◆ **WHAT YOU SHOULD DO**
Set down exactly, from the records below, the line with "Q3: NPN (B N_8, C" through the line with "R3: 15k (+3V3, RESET) -> none", and nothing else.

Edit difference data
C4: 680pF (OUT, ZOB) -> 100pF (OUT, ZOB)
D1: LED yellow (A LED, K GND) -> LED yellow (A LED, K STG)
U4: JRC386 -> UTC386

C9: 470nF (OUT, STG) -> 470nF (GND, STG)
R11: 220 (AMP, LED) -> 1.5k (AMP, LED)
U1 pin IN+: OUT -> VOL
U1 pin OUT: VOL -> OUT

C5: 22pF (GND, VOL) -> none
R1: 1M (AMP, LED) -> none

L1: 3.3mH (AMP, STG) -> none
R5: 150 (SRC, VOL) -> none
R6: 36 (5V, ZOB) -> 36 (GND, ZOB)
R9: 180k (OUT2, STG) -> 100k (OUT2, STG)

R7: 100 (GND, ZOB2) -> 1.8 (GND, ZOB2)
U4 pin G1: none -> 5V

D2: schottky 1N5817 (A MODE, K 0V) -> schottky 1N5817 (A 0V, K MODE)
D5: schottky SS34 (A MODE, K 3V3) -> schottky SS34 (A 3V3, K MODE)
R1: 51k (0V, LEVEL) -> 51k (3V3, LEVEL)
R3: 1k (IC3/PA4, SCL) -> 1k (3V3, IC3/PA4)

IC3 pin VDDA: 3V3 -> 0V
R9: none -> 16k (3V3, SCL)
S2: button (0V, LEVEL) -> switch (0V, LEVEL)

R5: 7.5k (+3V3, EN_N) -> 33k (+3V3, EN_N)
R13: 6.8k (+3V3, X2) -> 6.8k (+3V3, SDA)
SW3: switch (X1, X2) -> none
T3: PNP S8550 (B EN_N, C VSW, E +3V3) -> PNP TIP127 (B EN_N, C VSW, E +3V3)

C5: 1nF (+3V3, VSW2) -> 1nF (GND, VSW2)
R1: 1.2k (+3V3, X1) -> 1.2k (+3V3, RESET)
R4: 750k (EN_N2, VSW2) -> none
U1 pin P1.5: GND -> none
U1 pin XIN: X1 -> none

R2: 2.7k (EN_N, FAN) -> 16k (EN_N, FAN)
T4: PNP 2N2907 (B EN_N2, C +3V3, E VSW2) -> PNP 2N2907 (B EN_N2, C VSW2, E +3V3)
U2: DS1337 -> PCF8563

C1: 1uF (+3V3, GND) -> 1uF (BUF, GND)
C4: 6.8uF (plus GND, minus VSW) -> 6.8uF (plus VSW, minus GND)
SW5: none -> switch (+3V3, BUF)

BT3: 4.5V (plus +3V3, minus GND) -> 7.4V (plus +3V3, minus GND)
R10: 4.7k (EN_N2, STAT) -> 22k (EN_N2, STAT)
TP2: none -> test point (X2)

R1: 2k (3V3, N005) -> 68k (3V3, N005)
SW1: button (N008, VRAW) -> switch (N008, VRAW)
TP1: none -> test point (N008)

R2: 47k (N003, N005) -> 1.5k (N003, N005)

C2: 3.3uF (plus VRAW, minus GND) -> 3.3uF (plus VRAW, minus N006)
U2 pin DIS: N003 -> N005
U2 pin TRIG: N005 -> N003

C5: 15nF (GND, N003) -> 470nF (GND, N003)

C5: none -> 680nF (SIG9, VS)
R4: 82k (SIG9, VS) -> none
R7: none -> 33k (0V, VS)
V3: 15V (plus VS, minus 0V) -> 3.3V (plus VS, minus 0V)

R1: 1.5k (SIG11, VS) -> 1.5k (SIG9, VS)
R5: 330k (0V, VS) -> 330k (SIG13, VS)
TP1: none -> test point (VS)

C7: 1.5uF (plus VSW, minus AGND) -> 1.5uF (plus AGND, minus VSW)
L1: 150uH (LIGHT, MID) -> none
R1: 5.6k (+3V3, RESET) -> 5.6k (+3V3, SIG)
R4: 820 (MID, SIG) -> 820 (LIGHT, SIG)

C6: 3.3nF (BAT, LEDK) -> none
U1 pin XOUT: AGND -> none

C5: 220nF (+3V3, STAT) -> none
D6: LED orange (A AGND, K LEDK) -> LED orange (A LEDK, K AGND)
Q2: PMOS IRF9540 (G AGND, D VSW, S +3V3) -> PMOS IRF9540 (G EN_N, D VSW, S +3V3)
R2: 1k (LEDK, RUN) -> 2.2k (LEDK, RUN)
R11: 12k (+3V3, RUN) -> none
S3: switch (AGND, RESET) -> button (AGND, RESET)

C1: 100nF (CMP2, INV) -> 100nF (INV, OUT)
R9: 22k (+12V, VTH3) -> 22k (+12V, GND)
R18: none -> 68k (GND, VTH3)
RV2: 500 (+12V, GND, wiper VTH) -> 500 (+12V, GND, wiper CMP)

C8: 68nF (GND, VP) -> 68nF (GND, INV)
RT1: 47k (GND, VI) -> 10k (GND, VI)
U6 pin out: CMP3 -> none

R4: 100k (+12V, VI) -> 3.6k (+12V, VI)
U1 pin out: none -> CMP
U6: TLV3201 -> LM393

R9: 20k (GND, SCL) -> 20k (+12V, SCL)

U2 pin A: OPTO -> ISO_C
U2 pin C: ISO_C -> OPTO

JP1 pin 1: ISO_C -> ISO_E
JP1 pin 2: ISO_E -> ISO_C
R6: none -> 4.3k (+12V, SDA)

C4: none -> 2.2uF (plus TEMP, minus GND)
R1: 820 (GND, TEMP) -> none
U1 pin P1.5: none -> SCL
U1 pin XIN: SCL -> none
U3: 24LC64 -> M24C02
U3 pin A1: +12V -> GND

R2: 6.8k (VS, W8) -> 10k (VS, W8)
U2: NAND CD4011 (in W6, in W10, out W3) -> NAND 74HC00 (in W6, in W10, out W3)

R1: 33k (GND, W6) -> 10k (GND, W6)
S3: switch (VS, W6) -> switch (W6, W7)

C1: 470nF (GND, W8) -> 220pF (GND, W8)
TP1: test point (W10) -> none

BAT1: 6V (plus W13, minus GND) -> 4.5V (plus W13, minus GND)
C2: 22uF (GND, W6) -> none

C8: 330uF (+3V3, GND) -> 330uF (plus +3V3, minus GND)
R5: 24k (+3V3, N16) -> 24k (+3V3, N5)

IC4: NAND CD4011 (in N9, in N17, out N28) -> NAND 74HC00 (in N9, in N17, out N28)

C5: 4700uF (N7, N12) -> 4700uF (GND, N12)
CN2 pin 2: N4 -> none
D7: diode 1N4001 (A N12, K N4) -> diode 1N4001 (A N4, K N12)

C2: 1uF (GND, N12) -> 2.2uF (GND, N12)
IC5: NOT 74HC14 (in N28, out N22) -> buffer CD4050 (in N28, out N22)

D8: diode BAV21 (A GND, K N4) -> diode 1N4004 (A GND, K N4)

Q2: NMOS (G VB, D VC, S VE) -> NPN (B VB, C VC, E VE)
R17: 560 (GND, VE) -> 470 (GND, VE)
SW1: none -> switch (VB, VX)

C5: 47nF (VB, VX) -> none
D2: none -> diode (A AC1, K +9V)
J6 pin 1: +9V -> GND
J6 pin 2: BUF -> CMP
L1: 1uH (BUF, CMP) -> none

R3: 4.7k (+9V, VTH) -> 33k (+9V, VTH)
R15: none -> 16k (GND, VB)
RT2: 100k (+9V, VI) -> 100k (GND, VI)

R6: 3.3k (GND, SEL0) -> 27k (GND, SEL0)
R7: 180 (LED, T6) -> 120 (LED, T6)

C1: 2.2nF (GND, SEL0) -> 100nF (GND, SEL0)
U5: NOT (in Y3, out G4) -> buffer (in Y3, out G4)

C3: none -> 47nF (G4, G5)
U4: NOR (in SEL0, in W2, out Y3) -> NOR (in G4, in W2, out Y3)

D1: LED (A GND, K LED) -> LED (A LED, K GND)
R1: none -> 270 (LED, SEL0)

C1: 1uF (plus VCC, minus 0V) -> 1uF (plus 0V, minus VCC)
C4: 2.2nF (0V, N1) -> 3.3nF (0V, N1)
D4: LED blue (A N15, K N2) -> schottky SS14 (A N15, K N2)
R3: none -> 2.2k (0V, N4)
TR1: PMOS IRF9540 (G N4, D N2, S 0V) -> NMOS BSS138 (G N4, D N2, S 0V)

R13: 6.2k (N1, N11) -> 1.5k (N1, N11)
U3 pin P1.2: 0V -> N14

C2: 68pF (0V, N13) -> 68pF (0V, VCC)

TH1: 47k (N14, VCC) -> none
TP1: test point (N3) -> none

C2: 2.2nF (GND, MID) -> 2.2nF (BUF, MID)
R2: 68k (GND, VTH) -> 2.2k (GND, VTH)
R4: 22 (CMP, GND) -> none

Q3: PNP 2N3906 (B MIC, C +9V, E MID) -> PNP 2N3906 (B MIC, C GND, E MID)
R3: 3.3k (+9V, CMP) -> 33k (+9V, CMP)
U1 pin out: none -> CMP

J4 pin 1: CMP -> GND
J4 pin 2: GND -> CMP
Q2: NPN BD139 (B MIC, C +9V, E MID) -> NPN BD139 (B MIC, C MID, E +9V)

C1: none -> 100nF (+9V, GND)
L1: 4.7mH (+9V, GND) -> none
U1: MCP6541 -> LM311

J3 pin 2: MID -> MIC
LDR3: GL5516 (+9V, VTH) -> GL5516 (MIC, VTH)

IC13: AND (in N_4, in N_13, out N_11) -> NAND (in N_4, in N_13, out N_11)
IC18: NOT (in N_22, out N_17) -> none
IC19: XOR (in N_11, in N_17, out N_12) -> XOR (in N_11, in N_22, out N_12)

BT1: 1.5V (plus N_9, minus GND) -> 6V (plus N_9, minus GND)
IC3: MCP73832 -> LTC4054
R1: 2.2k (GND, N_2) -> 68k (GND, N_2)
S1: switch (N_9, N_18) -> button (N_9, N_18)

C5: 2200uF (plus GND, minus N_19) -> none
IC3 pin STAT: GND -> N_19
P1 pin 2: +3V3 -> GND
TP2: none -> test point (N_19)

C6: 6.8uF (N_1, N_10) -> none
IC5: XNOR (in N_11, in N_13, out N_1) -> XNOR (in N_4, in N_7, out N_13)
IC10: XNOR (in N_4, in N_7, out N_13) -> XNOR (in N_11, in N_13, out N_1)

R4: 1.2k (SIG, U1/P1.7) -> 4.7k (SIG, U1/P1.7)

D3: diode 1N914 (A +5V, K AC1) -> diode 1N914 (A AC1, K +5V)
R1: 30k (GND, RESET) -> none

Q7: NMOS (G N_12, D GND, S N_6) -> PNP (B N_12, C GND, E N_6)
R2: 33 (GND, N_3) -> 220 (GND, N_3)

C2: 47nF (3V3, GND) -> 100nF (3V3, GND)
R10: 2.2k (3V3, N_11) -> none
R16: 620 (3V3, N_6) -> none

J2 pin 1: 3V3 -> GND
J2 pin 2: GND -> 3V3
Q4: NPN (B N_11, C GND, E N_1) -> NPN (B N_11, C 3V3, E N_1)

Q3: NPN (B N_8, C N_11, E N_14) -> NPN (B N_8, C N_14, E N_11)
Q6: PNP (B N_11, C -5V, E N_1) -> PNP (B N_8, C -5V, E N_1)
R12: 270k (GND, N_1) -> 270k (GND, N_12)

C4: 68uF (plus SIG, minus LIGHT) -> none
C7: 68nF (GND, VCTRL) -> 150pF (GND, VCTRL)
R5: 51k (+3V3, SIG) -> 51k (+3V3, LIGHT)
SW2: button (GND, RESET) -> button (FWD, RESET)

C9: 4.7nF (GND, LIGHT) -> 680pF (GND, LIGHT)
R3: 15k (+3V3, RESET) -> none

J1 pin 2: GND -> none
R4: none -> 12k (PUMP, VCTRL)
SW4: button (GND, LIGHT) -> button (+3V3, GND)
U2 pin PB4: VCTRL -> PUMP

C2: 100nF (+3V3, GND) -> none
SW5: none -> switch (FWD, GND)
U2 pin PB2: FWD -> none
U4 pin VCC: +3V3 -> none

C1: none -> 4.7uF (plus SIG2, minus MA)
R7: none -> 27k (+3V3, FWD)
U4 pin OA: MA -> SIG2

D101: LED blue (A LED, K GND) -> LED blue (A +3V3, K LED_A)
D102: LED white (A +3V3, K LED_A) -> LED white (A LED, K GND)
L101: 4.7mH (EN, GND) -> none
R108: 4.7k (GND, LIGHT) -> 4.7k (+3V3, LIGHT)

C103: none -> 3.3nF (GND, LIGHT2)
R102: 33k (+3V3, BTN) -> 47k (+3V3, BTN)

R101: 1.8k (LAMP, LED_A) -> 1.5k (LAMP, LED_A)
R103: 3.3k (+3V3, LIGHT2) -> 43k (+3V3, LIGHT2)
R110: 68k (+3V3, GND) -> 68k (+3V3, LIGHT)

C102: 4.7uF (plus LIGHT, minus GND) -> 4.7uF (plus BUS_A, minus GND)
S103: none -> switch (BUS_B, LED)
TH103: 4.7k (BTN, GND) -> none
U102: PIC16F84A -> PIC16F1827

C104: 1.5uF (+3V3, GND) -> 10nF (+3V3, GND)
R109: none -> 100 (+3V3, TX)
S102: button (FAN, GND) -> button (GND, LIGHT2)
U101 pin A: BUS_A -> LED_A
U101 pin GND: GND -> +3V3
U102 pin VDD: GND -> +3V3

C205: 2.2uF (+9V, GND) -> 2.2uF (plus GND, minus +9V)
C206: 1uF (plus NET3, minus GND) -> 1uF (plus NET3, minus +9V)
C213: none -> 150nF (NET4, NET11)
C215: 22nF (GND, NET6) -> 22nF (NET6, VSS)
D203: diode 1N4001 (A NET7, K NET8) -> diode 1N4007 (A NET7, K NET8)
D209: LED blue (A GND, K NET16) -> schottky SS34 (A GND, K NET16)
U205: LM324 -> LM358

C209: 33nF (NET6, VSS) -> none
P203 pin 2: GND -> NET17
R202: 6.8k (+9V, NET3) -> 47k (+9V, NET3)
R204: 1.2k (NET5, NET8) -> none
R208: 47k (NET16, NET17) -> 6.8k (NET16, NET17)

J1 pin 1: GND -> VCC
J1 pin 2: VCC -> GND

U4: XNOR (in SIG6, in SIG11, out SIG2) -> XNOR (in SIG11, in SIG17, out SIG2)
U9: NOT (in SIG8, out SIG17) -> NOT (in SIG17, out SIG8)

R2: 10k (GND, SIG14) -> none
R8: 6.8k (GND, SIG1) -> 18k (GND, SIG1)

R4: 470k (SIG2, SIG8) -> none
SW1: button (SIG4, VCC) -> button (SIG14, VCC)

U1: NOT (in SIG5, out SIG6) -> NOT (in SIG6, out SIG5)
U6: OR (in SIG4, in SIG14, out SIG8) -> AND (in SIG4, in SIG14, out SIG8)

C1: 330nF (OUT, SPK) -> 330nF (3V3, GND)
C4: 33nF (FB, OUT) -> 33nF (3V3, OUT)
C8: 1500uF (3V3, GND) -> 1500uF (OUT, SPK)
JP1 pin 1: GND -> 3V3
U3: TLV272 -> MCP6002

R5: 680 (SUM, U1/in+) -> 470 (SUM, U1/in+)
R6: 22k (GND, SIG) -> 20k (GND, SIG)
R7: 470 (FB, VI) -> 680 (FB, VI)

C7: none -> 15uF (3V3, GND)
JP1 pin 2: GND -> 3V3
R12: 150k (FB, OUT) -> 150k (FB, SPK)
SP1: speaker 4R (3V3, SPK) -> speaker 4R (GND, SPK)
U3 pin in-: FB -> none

◆ **YOUR SOLUTION**
Q3: NPN (B N_8, C N_11, E N_14) -> NPN (B N_8, C N_14, E N_11)
Q6: PNP (B N_11, C -5V, E N_1) -> PNP (B N_8, C -5V, E N_1)
R12: 270k (GND, N_1) -> 270k (GND, N_12)

C4: 68uF (plus SIG, minus LIGHT) -> none
C7: 68nF (GND, VCTRL) -> 150pF (GND, VCTRL)
R5: 51k (+3V3, SIG) -> 51k (+3V3, LIGHT)
SW2: button (GND, RESET) -> button (FWD, RESET)

C9: 4.7nF (GND, LIGHT) -> 680pF (GND, LIGHT)
R3: 15k (+3V3, RESET) -> none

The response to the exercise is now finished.